● Work item: Give again, unaltered, the lines of the listing below that run from the line having "cyan cone B7" through the line having "grey cone G9 level 2 -> blue cone G9 level 2".

● Data supplied:
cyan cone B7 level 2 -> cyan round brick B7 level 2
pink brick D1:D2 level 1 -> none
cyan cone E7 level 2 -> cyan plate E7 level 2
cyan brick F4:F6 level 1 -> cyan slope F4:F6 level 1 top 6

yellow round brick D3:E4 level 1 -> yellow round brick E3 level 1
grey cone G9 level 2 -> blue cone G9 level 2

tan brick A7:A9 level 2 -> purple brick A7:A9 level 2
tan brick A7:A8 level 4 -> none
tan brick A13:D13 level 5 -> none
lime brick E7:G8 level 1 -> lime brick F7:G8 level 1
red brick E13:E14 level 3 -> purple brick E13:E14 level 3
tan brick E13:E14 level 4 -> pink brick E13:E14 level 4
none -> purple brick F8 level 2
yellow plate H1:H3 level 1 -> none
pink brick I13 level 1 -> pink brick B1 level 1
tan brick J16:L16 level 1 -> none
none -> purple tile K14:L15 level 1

---

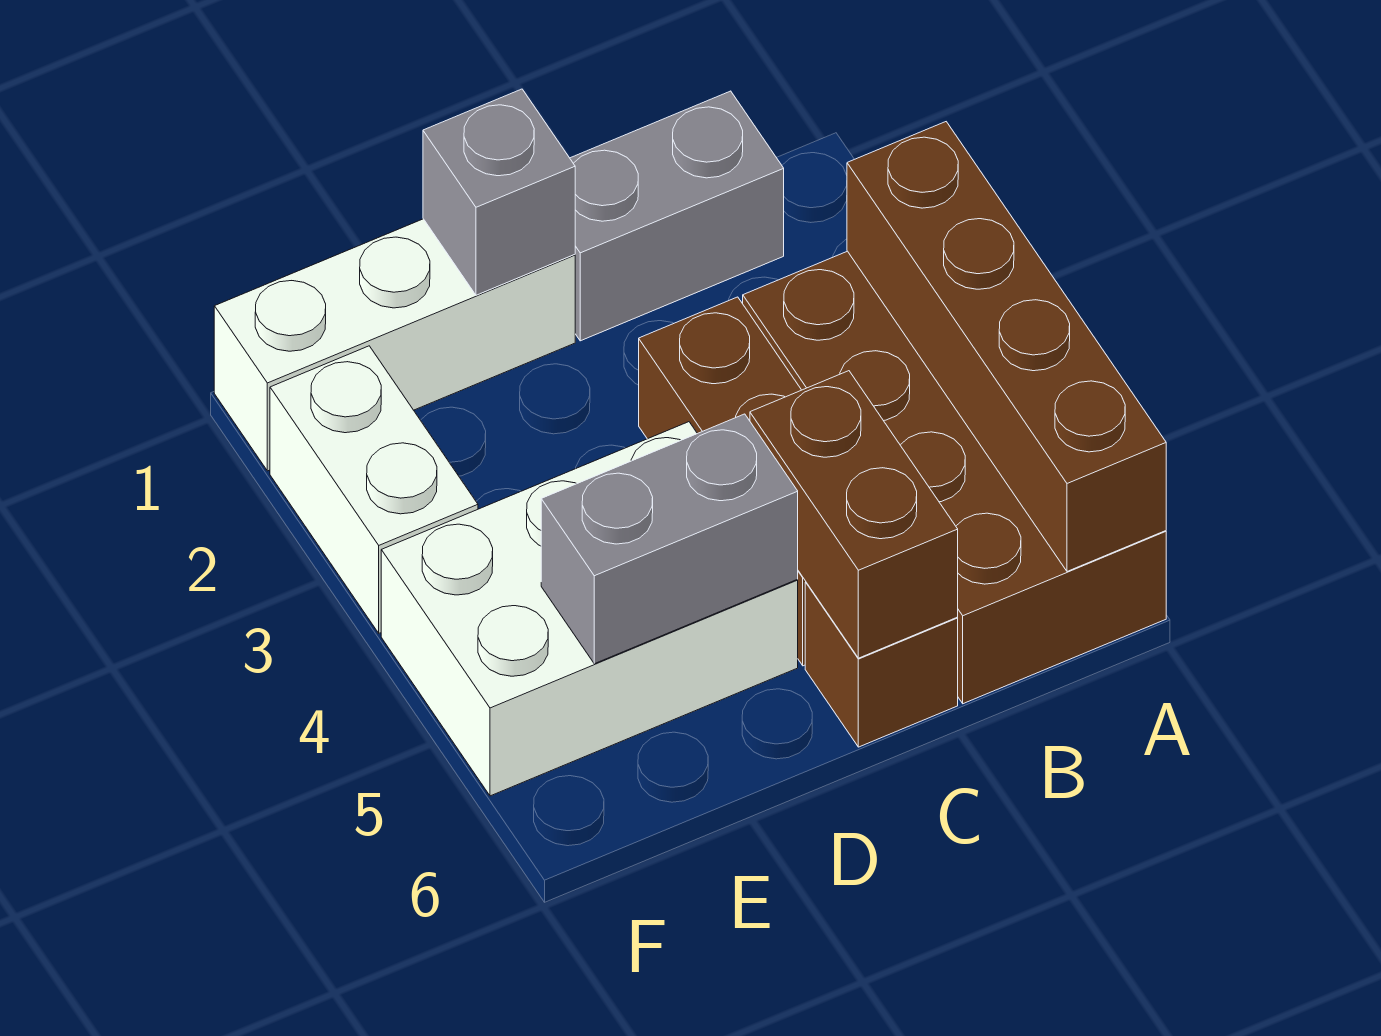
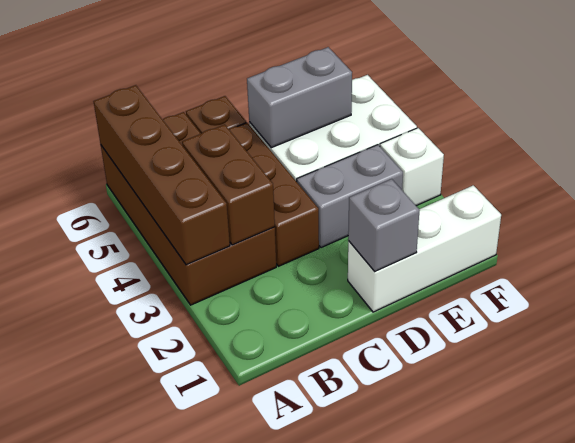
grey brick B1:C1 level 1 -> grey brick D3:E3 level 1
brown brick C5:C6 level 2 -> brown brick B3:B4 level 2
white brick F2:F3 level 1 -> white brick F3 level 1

--

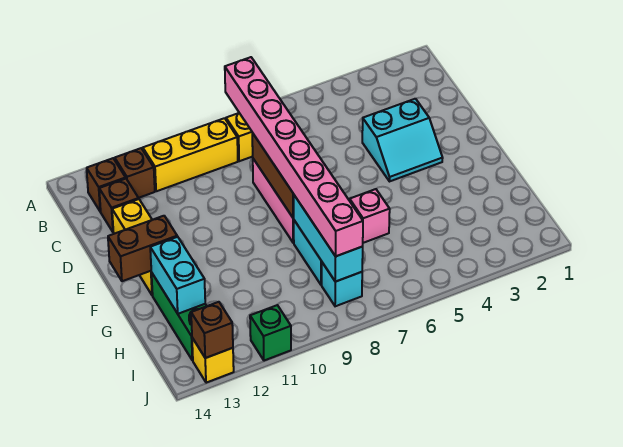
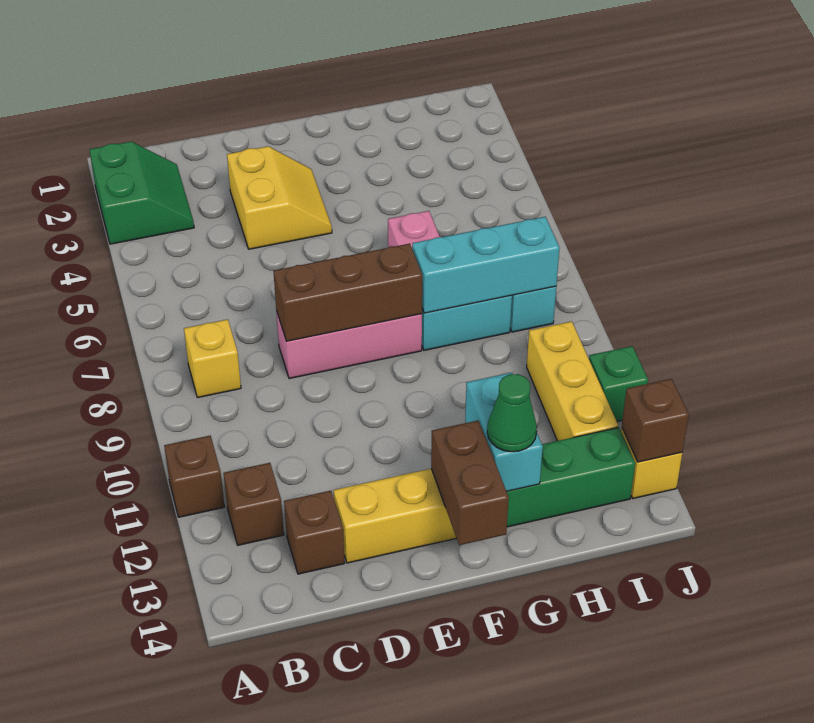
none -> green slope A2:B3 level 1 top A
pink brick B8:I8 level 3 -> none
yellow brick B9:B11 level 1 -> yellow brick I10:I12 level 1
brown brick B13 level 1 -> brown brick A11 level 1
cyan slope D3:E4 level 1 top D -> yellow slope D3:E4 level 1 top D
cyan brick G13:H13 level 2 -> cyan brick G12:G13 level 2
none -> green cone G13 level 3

● Your response:
cyan cone B7 level 2 -> cyan round brick B7 level 2
pink brick D1:D2 level 1 -> none
cyan cone E7 level 2 -> cyan plate E7 level 2
cyan brick F4:F6 level 1 -> cyan slope F4:F6 level 1 top 6

yellow round brick D3:E4 level 1 -> yellow round brick E3 level 1
grey cone G9 level 2 -> blue cone G9 level 2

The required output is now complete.